→ What the task asks:
Only one span of the listing below is wanted: the lines from the one with "blue headphones: 4 -> 7" through the one with "white cutting board: 3 -> 4", reproduced exactly, both ends kept.

Start of Block

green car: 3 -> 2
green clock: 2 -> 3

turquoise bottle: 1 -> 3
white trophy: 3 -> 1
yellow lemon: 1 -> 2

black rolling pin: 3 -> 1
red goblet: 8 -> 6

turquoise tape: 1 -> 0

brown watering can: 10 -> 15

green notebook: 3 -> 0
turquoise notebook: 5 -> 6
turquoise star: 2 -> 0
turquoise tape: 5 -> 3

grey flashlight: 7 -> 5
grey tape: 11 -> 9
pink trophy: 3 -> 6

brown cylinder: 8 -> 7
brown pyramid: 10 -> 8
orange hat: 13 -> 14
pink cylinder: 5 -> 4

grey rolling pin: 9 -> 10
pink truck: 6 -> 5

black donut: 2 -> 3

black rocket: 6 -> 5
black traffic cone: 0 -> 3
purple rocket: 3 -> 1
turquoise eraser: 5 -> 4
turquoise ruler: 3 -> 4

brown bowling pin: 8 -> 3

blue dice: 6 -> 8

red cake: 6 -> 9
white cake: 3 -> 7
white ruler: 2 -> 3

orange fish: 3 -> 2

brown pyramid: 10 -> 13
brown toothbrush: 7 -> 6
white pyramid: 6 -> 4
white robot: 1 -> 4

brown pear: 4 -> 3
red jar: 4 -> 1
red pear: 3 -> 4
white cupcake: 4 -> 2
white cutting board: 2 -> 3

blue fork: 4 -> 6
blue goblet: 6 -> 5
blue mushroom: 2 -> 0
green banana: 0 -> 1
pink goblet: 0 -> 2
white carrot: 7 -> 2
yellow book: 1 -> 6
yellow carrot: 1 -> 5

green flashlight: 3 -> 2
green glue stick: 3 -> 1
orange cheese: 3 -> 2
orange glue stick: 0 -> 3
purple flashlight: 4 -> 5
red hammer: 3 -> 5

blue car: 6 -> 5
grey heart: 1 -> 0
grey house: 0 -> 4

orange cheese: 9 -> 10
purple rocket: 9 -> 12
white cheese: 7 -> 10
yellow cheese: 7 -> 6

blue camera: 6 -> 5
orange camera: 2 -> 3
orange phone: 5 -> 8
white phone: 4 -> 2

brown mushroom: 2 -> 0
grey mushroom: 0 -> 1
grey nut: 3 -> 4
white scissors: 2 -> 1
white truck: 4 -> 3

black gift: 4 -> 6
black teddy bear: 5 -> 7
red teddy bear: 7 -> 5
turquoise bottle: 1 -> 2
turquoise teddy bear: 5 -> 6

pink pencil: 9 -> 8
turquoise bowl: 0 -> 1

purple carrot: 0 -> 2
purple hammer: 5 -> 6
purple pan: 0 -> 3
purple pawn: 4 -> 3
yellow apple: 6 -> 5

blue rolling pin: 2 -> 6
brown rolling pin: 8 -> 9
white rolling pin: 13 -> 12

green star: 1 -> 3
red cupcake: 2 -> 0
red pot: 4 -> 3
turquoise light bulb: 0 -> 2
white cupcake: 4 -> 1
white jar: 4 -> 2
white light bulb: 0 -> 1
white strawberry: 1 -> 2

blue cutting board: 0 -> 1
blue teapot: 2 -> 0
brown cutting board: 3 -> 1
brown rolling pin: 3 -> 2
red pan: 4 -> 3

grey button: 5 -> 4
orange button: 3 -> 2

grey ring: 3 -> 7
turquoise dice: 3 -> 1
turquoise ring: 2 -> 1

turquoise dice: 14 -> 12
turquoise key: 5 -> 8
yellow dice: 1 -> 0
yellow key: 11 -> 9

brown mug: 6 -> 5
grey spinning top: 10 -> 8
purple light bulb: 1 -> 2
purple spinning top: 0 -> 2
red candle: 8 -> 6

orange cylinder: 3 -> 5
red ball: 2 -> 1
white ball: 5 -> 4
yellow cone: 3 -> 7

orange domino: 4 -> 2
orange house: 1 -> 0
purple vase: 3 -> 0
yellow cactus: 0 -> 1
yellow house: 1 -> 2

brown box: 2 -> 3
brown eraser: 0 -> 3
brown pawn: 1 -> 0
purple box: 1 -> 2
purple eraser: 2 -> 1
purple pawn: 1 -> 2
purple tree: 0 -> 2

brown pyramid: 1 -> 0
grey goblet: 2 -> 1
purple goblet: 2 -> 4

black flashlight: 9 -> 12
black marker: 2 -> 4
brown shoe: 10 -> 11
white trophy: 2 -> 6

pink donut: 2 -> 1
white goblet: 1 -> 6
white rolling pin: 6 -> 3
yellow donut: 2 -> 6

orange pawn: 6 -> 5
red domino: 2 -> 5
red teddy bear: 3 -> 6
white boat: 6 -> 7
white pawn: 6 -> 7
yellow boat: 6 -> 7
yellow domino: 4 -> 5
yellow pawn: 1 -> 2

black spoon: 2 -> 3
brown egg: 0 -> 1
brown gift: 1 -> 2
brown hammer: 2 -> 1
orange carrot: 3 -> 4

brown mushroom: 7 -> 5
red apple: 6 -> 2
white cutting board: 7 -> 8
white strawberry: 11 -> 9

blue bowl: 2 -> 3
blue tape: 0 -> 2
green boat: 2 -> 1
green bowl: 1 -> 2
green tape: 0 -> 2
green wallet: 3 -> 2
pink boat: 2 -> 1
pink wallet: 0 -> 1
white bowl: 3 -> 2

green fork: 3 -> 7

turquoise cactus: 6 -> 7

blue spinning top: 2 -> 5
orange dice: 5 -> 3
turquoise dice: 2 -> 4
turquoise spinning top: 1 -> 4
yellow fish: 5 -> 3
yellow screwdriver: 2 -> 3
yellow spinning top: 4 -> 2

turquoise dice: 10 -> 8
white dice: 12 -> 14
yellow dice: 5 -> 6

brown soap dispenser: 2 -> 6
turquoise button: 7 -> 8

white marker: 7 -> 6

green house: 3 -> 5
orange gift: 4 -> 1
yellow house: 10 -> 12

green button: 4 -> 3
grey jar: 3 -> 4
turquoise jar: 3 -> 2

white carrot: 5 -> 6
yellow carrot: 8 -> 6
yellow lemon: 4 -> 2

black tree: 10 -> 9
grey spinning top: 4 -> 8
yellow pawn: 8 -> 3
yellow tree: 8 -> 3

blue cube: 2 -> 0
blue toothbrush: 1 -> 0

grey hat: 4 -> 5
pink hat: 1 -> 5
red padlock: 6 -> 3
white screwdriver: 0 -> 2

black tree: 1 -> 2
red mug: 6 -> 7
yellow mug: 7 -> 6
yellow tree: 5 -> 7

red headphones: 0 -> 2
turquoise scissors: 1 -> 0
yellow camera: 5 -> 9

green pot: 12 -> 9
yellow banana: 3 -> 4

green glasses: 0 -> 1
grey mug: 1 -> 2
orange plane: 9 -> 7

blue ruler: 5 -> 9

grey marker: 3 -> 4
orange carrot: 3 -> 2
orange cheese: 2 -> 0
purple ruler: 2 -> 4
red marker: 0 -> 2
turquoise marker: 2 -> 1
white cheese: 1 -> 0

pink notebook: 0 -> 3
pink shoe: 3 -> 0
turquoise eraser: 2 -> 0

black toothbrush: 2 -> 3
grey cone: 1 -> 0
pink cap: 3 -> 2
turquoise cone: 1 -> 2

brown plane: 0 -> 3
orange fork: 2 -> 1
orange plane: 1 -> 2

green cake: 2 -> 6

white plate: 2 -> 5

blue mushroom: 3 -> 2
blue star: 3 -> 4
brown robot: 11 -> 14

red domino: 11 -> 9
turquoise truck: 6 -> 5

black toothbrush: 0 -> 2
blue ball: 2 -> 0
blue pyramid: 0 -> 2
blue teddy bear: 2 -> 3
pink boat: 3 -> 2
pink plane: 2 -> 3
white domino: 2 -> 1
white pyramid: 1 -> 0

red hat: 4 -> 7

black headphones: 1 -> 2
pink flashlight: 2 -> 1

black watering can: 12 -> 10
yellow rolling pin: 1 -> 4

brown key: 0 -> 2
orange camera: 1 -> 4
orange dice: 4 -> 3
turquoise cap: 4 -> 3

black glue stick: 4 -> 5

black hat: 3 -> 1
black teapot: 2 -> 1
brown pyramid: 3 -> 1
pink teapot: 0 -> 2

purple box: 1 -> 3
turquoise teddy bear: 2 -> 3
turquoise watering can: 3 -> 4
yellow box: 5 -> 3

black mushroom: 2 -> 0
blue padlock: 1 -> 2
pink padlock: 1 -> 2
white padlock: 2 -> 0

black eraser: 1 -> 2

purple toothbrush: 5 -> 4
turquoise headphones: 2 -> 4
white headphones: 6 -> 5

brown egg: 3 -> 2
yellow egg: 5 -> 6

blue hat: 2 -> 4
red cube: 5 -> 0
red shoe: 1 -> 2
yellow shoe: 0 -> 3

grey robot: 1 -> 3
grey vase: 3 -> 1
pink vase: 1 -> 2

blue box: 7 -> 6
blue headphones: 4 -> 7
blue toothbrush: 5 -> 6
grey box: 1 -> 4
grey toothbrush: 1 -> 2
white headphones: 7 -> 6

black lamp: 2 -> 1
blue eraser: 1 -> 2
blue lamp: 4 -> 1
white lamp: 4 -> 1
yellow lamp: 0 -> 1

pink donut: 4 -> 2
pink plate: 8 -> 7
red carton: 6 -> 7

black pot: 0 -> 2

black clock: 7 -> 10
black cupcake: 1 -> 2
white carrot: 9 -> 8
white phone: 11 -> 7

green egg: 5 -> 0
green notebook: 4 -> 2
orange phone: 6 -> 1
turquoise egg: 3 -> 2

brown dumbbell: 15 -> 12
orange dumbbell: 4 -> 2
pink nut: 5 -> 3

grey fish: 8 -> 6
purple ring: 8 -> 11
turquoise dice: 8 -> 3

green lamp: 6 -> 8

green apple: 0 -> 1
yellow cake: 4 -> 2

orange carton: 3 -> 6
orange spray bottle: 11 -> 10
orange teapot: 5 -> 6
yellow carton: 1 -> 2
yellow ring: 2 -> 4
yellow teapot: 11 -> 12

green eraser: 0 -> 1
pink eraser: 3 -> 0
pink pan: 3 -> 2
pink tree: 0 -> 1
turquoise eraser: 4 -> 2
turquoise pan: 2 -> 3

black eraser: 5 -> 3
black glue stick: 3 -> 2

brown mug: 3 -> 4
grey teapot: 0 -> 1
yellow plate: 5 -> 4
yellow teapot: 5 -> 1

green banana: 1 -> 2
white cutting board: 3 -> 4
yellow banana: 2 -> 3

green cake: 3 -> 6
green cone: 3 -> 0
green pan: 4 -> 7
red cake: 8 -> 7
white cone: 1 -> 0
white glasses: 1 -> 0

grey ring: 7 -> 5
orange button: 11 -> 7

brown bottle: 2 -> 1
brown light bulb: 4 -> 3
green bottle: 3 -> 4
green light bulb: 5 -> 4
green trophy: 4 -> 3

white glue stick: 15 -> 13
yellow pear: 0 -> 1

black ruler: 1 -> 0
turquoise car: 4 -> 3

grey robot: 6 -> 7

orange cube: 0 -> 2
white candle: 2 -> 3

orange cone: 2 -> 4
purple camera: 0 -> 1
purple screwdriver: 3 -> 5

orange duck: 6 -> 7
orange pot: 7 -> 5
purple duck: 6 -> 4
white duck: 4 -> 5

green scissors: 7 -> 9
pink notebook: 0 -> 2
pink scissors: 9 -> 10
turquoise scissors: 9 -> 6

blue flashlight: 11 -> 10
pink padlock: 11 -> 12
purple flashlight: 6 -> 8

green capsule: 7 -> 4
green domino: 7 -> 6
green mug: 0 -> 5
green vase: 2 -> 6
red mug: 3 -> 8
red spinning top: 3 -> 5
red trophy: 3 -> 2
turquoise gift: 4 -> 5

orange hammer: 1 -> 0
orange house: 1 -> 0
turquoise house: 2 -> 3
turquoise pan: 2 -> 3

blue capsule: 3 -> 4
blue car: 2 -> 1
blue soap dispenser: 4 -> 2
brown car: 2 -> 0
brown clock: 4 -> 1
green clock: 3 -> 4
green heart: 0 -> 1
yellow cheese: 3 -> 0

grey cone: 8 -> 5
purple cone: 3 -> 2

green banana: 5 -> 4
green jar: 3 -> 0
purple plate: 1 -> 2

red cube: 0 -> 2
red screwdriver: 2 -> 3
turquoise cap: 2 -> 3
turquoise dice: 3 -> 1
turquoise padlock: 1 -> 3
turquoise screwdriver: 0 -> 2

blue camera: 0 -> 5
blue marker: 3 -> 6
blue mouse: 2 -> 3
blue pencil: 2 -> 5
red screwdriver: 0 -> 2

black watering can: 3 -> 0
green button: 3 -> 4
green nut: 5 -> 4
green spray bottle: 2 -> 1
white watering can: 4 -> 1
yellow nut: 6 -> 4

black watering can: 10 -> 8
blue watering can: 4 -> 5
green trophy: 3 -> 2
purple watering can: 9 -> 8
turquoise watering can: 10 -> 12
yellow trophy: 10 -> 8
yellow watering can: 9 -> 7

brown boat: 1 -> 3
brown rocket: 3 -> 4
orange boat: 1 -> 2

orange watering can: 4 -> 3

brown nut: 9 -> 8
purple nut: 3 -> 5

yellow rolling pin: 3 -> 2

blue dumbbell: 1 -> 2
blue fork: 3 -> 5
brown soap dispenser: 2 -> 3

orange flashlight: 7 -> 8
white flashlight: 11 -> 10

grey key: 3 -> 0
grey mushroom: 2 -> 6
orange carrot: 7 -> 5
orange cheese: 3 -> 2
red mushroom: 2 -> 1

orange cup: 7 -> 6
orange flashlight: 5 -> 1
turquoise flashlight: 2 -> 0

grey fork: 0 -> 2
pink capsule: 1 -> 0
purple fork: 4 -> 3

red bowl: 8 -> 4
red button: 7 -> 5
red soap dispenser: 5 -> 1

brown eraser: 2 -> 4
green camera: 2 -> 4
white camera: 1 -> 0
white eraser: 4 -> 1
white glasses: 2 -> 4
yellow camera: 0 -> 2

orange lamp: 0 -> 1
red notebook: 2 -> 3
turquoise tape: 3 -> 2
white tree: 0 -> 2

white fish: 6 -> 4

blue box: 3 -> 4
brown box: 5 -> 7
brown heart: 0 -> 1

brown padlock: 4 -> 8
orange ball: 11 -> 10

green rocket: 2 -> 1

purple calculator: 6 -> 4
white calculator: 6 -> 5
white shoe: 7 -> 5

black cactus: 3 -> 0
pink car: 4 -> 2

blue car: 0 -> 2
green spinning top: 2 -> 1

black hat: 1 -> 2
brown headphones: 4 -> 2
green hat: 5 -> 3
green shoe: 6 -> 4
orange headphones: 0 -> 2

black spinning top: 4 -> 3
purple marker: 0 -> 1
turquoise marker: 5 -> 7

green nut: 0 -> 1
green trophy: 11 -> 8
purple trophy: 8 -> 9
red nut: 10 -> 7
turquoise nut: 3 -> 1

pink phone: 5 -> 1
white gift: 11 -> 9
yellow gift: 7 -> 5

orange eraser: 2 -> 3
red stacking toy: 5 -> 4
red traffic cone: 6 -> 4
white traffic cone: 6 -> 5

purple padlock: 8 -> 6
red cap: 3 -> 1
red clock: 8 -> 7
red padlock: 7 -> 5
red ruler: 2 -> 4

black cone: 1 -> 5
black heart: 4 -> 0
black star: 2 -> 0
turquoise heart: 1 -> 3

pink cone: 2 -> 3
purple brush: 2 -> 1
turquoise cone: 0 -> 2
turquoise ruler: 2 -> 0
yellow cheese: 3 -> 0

End of Block

→ The completed task:
blue headphones: 4 -> 7
blue toothbrush: 5 -> 6
grey box: 1 -> 4
grey toothbrush: 1 -> 2
white headphones: 7 -> 6

black lamp: 2 -> 1
blue eraser: 1 -> 2
blue lamp: 4 -> 1
white lamp: 4 -> 1
yellow lamp: 0 -> 1

pink donut: 4 -> 2
pink plate: 8 -> 7
red carton: 6 -> 7

black pot: 0 -> 2

black clock: 7 -> 10
black cupcake: 1 -> 2
white carrot: 9 -> 8
white phone: 11 -> 7

green egg: 5 -> 0
green notebook: 4 -> 2
orange phone: 6 -> 1
turquoise egg: 3 -> 2

brown dumbbell: 15 -> 12
orange dumbbell: 4 -> 2
pink nut: 5 -> 3

grey fish: 8 -> 6
purple ring: 8 -> 11
turquoise dice: 8 -> 3

green lamp: 6 -> 8

green apple: 0 -> 1
yellow cake: 4 -> 2

orange carton: 3 -> 6
orange spray bottle: 11 -> 10
orange teapot: 5 -> 6
yellow carton: 1 -> 2
yellow ring: 2 -> 4
yellow teapot: 11 -> 12

green eraser: 0 -> 1
pink eraser: 3 -> 0
pink pan: 3 -> 2
pink tree: 0 -> 1
turquoise eraser: 4 -> 2
turquoise pan: 2 -> 3

black eraser: 5 -> 3
black glue stick: 3 -> 2

brown mug: 3 -> 4
grey teapot: 0 -> 1
yellow plate: 5 -> 4
yellow teapot: 5 -> 1

green banana: 1 -> 2
white cutting board: 3 -> 4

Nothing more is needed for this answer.